Difference listings:
★ ★ ★ ★ ★ ★ ★

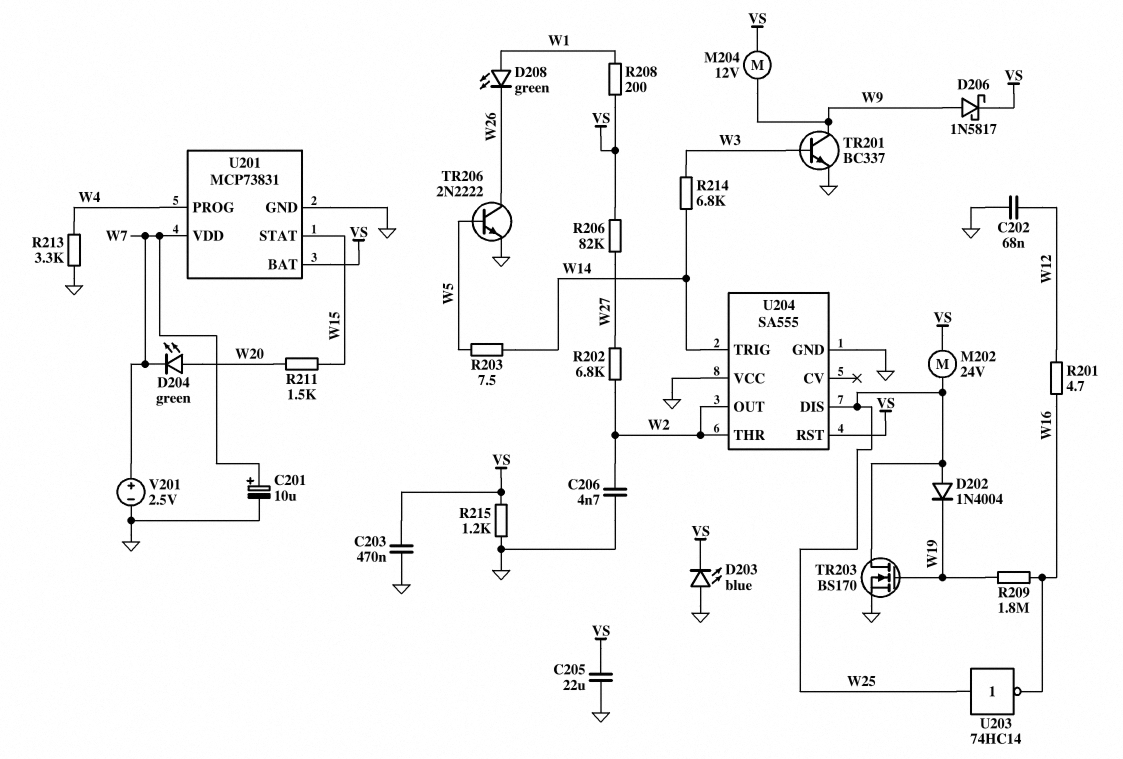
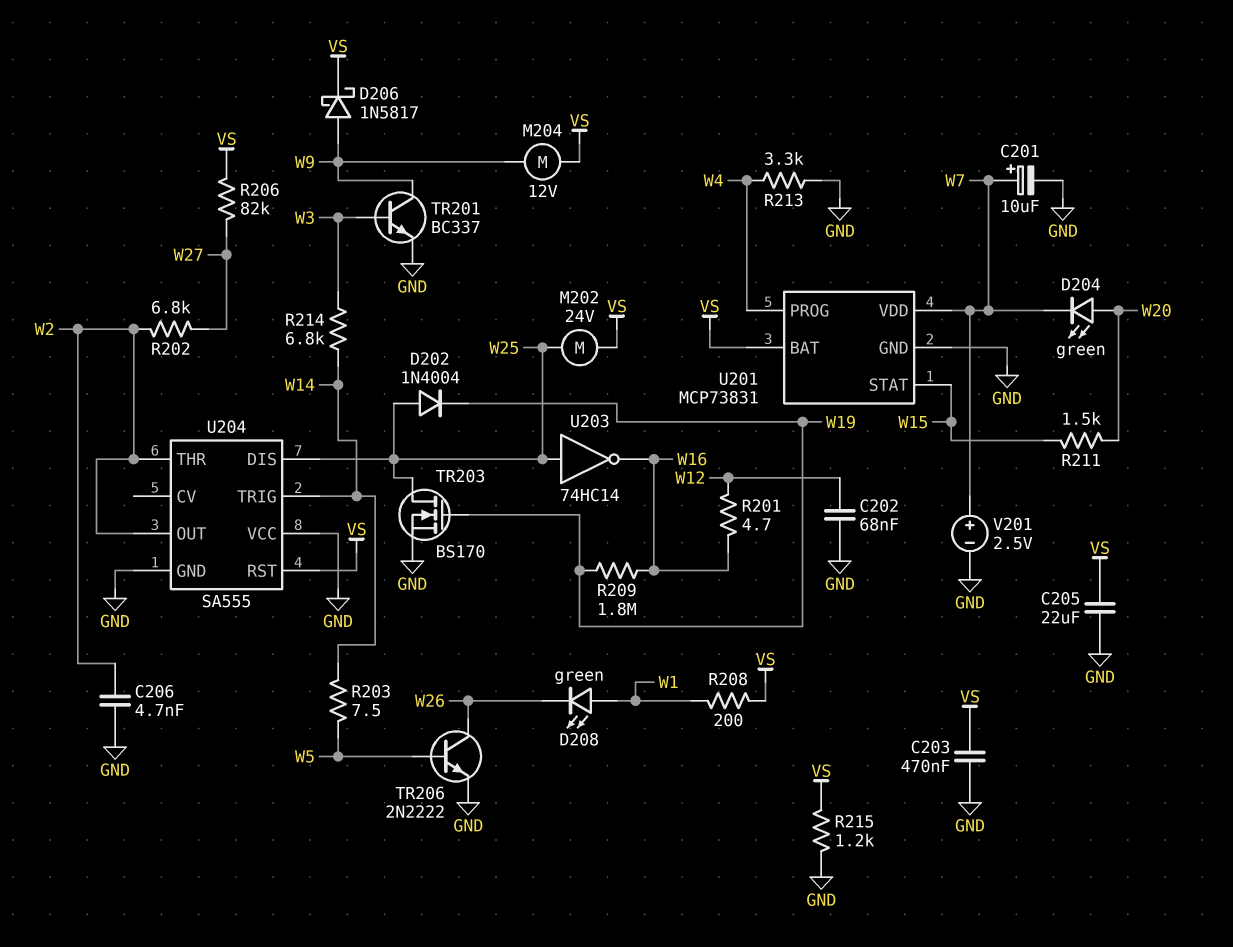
D203: LED blue (A GND, K VS) -> none

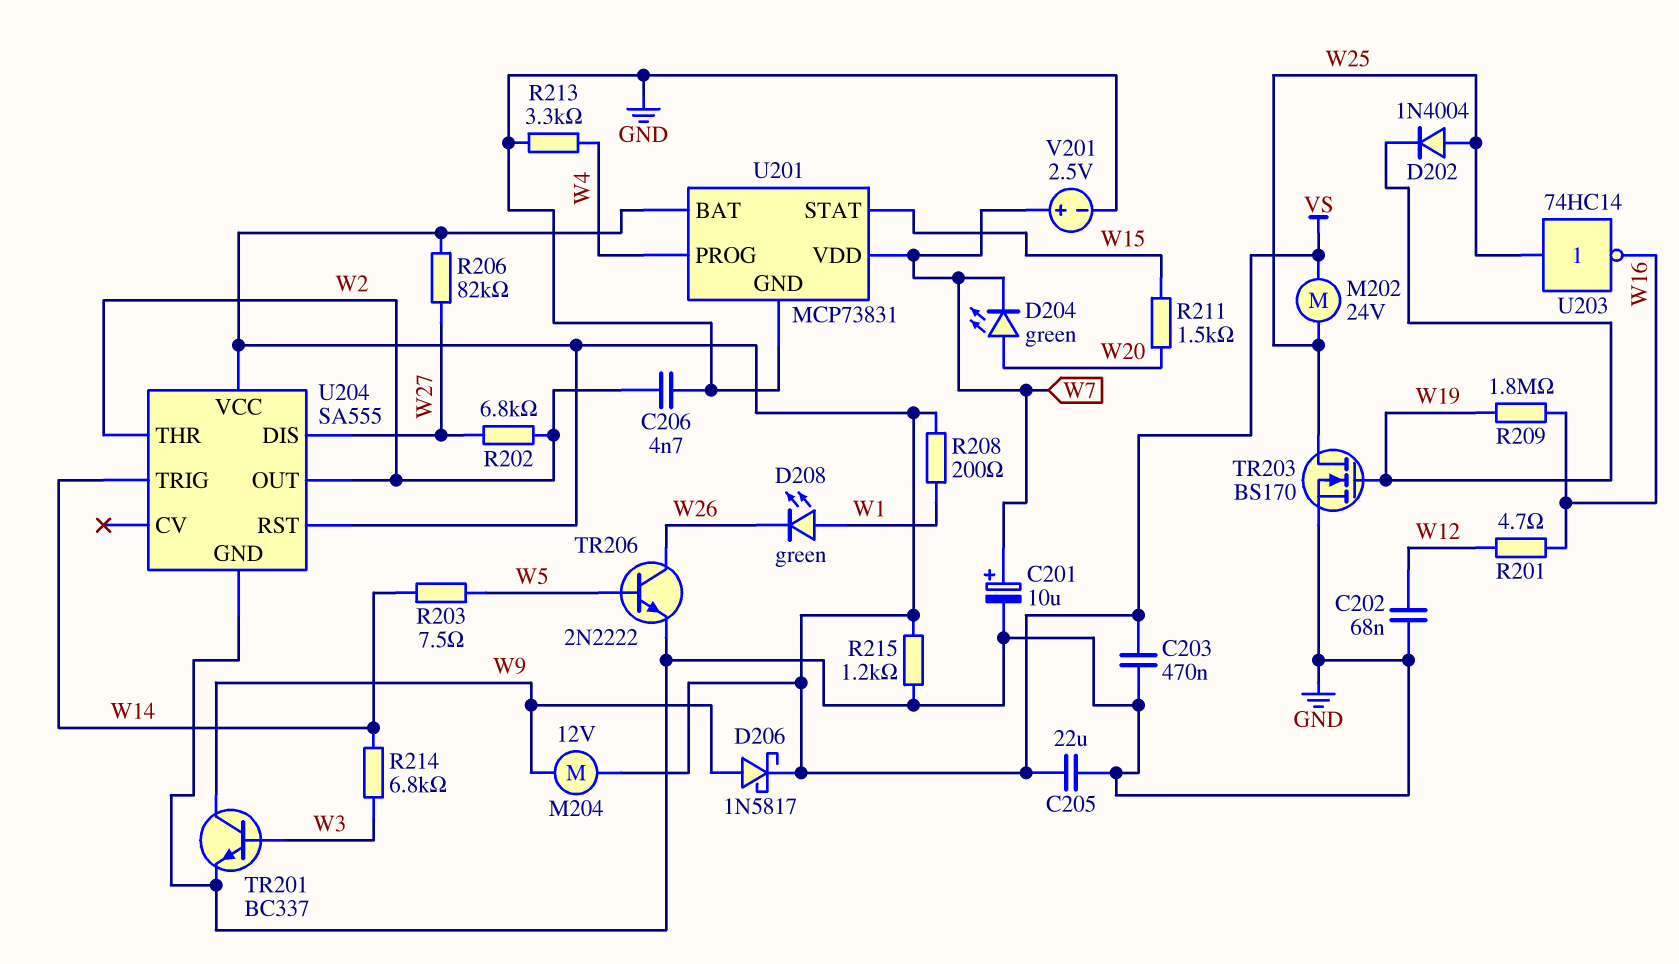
U204 pin DIS: W25 -> W27
U204 pin VCC: GND -> VS

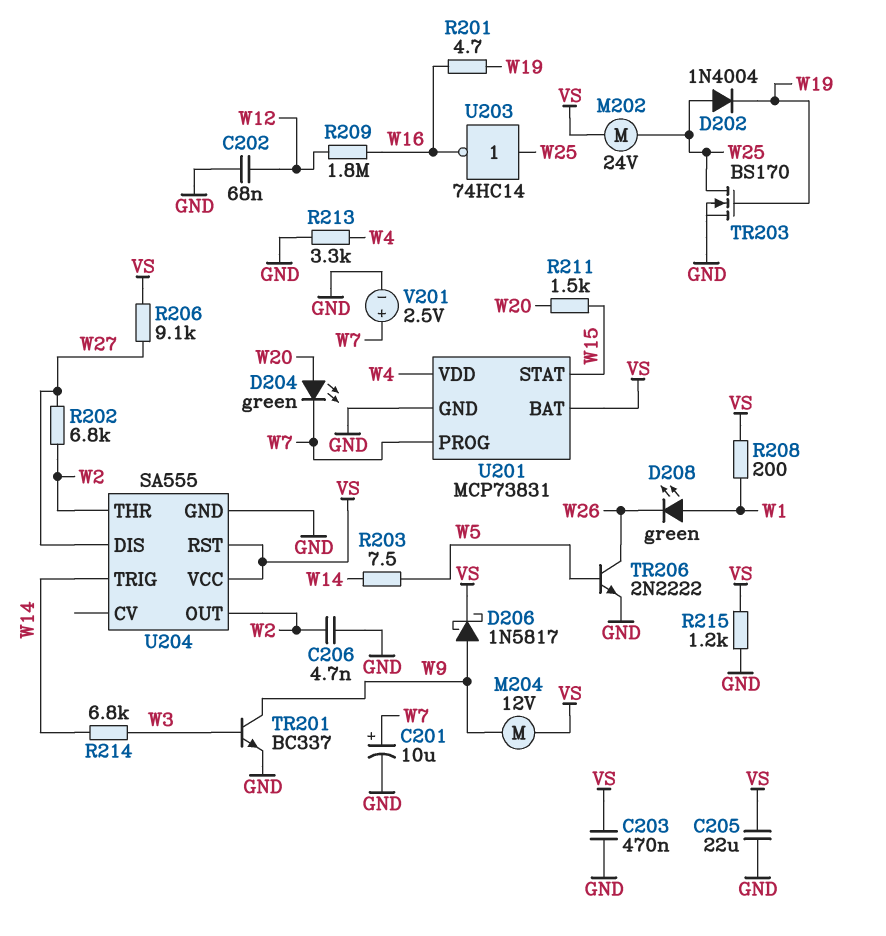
R201: 4.7 (W12, W16) -> 4.7 (W16, W19)
R206: 82k (VS, W27) -> 9.1k (VS, W27)
R209: 1.8M (W16, W19) -> 1.8M (W12, W16)
U201 pin PROG: W4 -> W7
U201 pin VDD: W7 -> W4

★ ★ ★ ★ ★ ★ ★

What you return should match the entries word for word, pictures aside.

ANSWER SPACE:
D203: LED blue (A GND, K VS) -> none

U204 pin DIS: W25 -> W27
U204 pin VCC: GND -> VS

R201: 4.7 (W12, W16) -> 4.7 (W16, W19)
R206: 82k (VS, W27) -> 9.1k (VS, W27)
R209: 1.8M (W16, W19) -> 1.8M (W12, W16)
U201 pin PROG: W4 -> W7
U201 pin VDD: W7 -> W4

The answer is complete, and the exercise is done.